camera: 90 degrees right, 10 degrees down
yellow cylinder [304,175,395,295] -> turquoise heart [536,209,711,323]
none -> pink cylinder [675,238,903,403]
■ ■ ■
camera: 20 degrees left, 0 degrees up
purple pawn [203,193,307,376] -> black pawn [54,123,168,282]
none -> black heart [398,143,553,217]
■ ■ ■
> [PROBLEM STATEMENT]: Go through the material above and output exactly the lines from the one containing "yellow cylinder [304,175,395,295]" through the one containing "none -> pink cylinder [675,238,903,403]".

> [ANSWER BOX]:
yellow cylinder [304,175,395,295] -> turquoise heart [536,209,711,323]
none -> pink cylinder [675,238,903,403]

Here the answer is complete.